━━━ Provided information ━━━

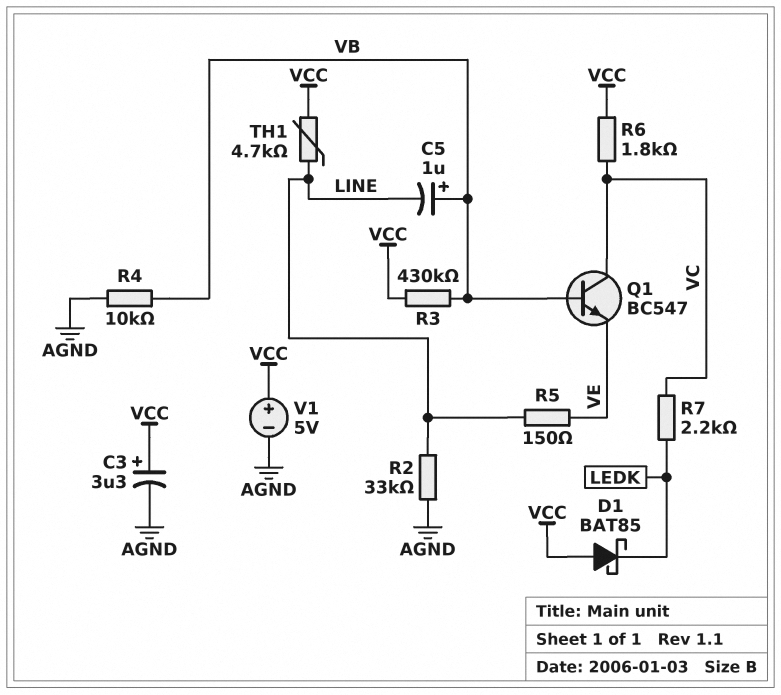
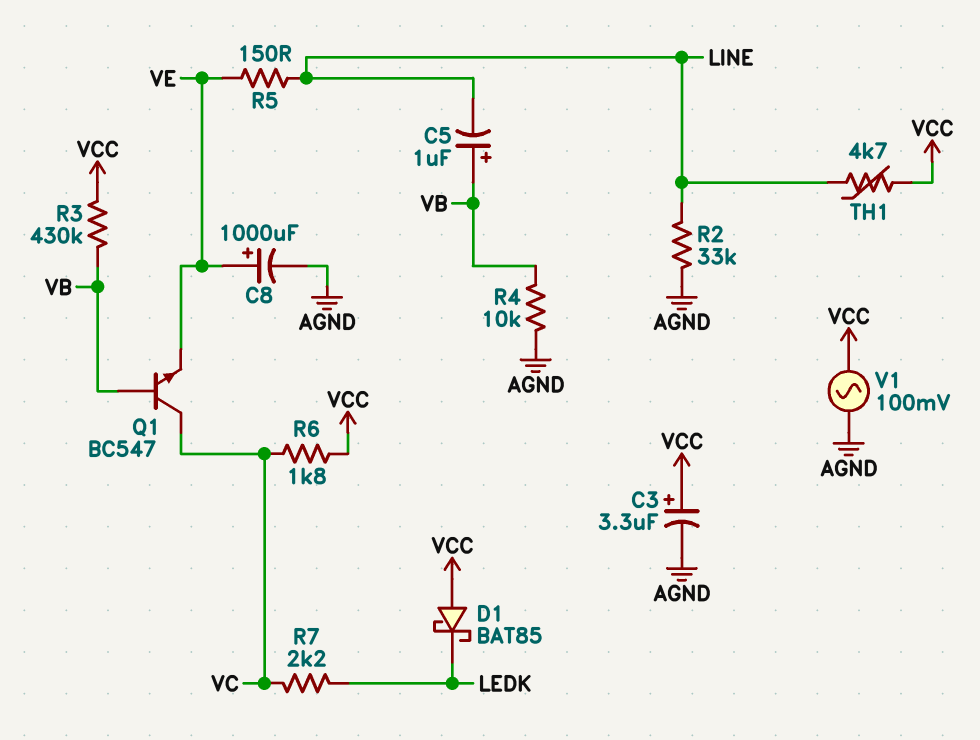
C8: none -> 1000uF (plus VE, minus AGND)
V1: 5V (plus VCC, minus AGND) -> AC 100mV (AGND, VCC)

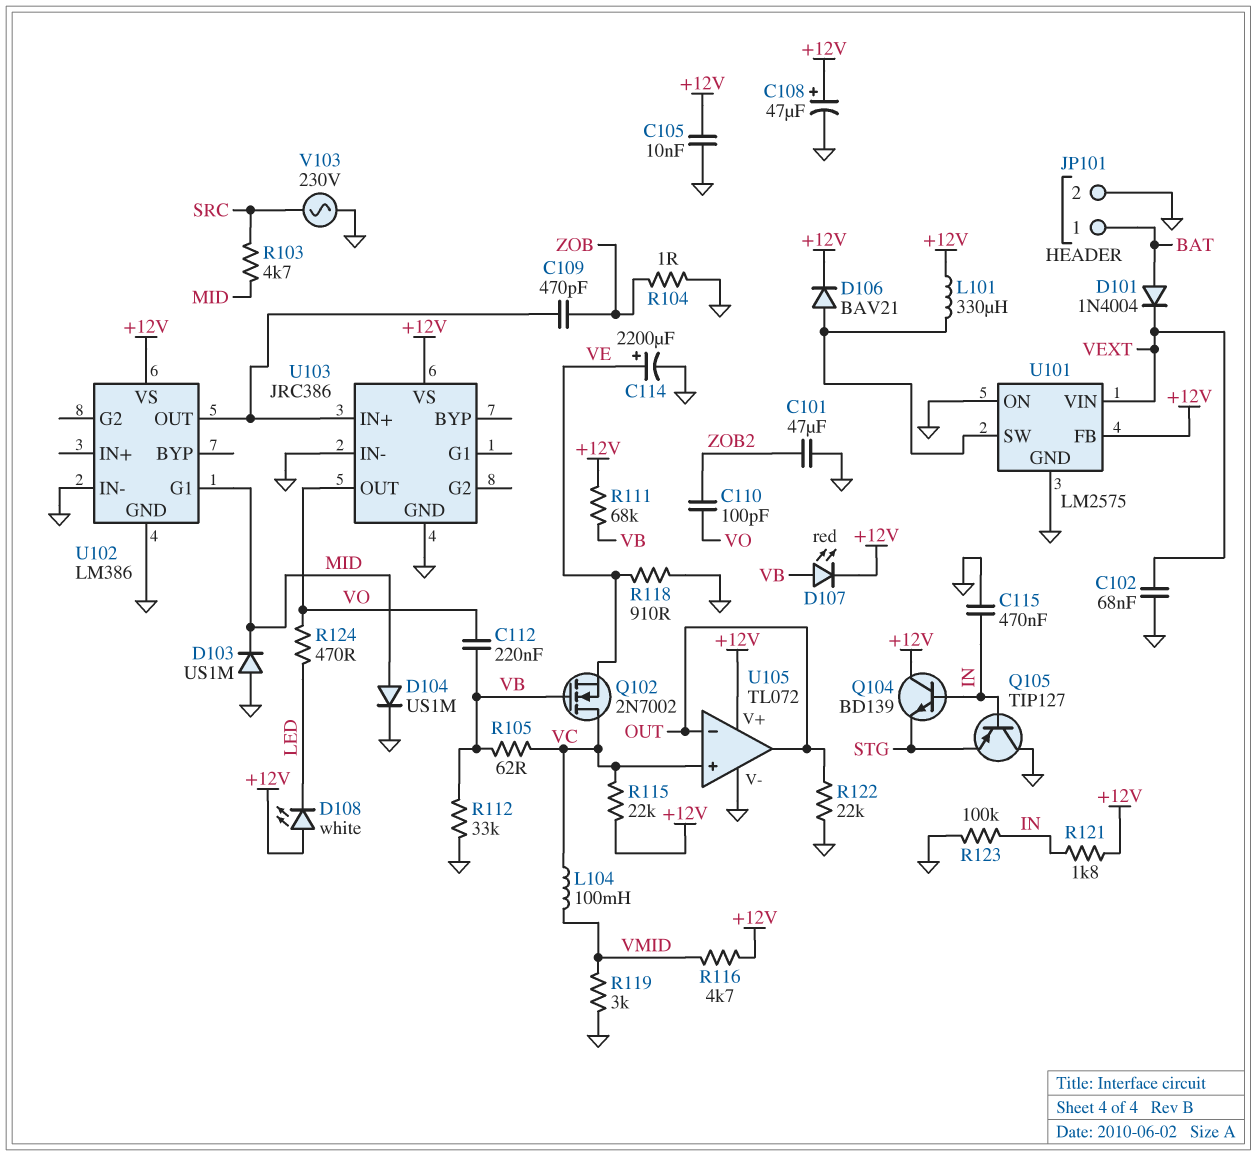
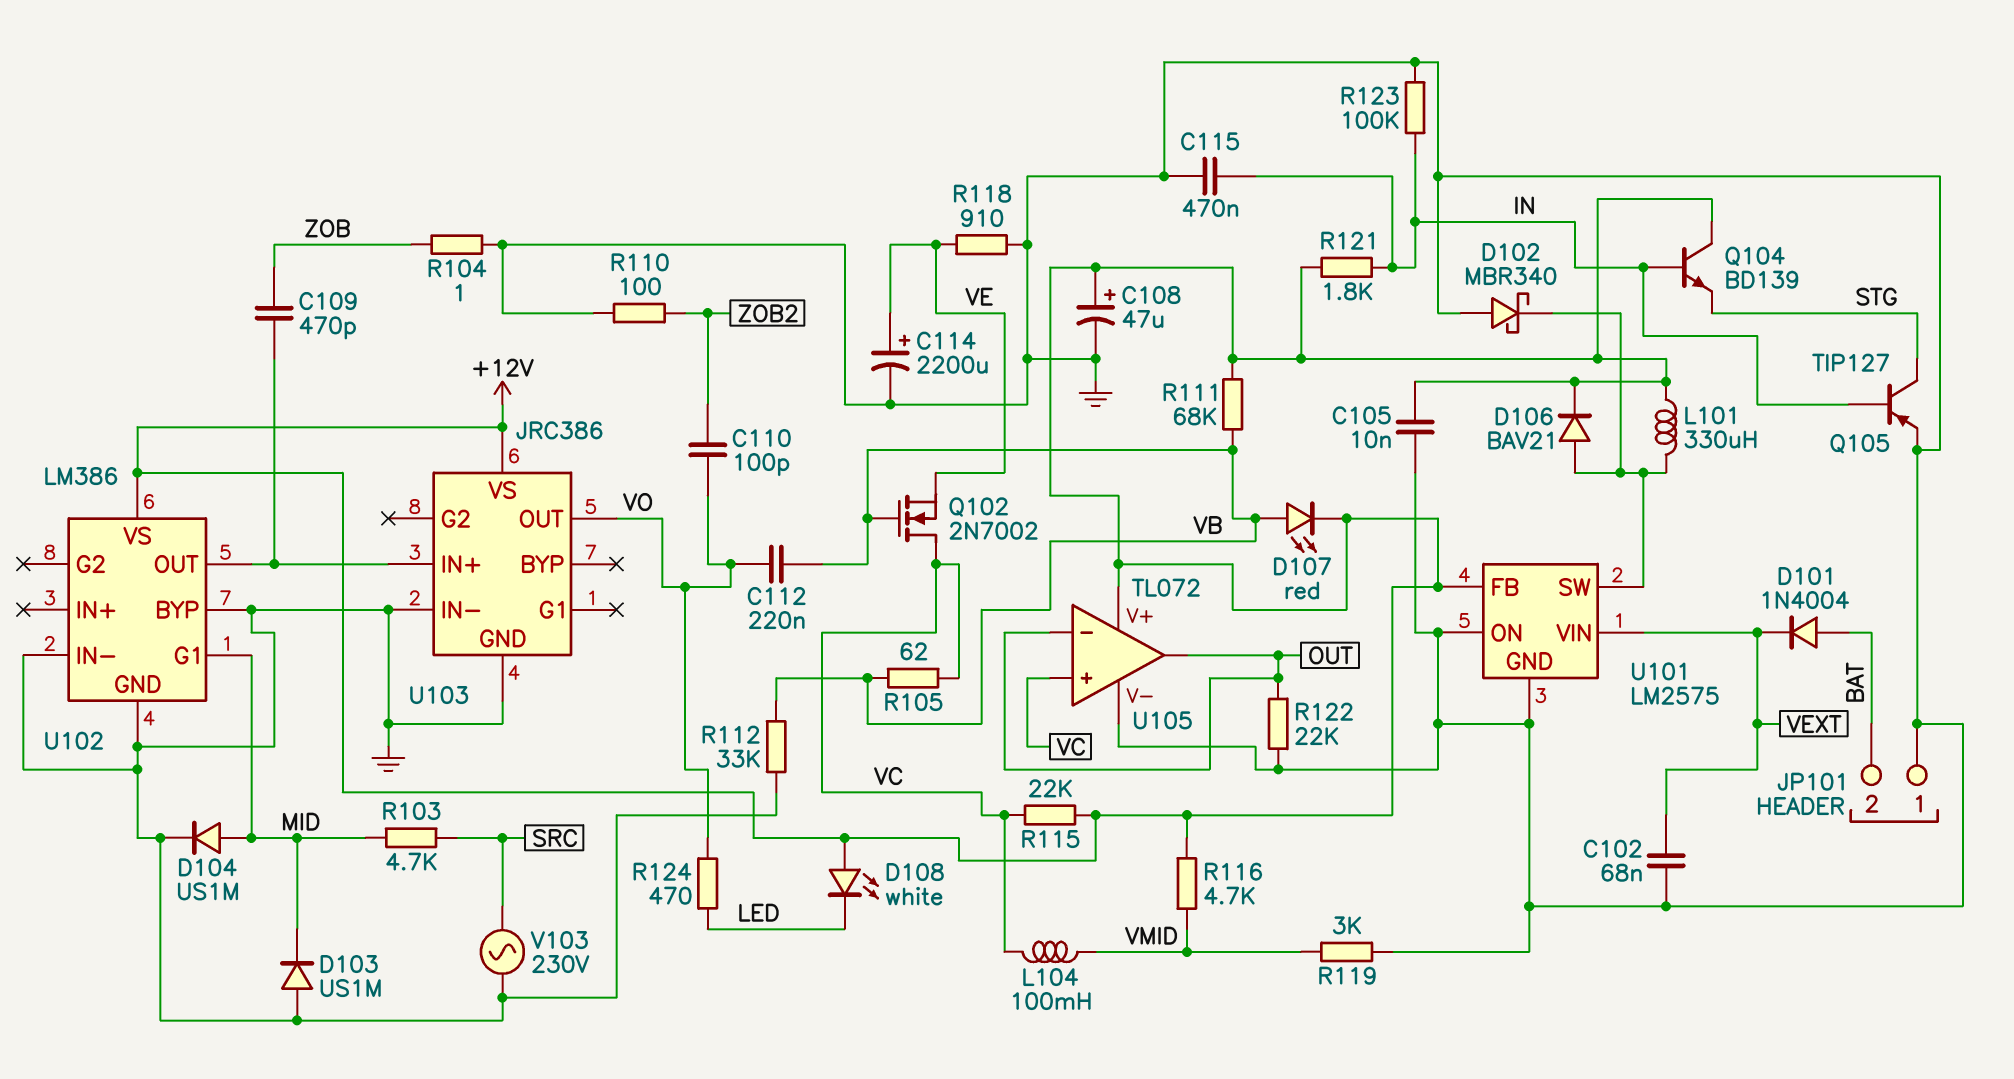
C101: 47uF (GND, ZOB2) -> none
D102: none -> schottky MBR340 (A GND, K U101/SW)
JP101 pin 1: BAT -> GND
JP101 pin 2: GND -> BAT
Q105: PNP TIP127 (B IN, C GND, E STG) -> PNP TIP127 (B IN, C STG, E GND)
R110: none -> 100 (GND, ZOB2)
U102 pin BYP: none -> GND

━━━

Prompt - Give back exactly the lines from the one containing "JP101 pin 1: BAT -> GND" through the end of the material above, and nothing else.

Response to this exercise -
JP101 pin 1: BAT -> GND
JP101 pin 2: GND -> BAT
Q105: PNP TIP127 (B IN, C GND, E STG) -> PNP TIP127 (B IN, C STG, E GND)
R110: none -> 100 (GND, ZOB2)
U102 pin BYP: none -> GND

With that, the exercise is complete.